Task details: Using the data below, output the first line and every line after it up to and including the line containing "Optva 2: [538,37,560,59]", exactly as written and with nothing added.

Material for this exercise Block Start

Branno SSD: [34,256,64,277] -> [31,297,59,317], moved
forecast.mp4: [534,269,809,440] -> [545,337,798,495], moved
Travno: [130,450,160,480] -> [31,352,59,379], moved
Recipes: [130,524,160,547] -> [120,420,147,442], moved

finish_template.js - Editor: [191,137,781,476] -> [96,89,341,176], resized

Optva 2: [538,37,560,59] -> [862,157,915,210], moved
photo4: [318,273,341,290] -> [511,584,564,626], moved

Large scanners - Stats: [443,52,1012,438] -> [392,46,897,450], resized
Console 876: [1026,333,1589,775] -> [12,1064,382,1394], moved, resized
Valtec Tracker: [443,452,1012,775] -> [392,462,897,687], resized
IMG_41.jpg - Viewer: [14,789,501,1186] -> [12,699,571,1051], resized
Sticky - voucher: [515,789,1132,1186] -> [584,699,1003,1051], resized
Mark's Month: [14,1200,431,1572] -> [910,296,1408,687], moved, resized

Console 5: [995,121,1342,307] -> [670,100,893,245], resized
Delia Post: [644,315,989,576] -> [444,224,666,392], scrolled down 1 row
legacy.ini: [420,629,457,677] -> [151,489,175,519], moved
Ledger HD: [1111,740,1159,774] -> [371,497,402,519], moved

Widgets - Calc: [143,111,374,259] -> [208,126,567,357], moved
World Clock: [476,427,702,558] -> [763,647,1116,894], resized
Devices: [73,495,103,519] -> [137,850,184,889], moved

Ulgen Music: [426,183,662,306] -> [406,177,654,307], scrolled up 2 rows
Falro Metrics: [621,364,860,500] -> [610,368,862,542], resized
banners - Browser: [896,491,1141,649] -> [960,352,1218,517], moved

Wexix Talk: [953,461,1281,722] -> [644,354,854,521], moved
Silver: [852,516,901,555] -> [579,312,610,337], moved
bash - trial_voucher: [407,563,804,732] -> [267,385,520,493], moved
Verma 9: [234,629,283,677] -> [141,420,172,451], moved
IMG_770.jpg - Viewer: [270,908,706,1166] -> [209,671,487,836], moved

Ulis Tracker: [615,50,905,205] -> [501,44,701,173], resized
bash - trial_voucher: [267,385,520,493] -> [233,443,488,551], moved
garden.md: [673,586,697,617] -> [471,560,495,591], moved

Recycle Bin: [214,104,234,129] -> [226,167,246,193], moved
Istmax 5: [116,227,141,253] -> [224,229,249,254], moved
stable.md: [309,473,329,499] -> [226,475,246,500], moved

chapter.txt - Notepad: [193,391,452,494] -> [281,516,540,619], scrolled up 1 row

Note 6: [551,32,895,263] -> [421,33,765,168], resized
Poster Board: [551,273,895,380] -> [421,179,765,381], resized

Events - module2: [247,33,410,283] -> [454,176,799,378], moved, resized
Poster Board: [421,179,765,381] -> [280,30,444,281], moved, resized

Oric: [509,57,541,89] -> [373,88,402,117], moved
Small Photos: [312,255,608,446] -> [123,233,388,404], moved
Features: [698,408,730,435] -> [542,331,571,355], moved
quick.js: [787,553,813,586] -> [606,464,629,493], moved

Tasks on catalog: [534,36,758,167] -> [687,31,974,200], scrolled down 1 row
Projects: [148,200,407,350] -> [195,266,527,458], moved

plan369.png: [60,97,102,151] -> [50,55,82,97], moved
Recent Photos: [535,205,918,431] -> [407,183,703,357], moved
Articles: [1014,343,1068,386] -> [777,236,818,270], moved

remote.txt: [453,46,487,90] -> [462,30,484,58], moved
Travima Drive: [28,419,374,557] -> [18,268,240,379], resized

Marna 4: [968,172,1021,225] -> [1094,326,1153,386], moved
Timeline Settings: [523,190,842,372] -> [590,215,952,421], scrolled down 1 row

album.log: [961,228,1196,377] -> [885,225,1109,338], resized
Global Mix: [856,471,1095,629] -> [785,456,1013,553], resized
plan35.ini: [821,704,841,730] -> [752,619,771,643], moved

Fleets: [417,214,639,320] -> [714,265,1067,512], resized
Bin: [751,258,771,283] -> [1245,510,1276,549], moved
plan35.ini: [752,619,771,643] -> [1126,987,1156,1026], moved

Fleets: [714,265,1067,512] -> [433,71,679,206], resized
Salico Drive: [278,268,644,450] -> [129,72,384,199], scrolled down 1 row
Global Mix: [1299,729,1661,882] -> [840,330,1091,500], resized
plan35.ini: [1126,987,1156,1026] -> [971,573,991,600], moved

Material for this exercise Block End

Response to the task:
Branno SSD: [34,256,64,277] -> [31,297,59,317], moved
forecast.mp4: [534,269,809,440] -> [545,337,798,495], moved
Travno: [130,450,160,480] -> [31,352,59,379], moved
Recipes: [130,524,160,547] -> [120,420,147,442], moved

finish_template.js - Editor: [191,137,781,476] -> [96,89,341,176], resized

Optva 2: [538,37,560,59] -> [862,157,915,210], moved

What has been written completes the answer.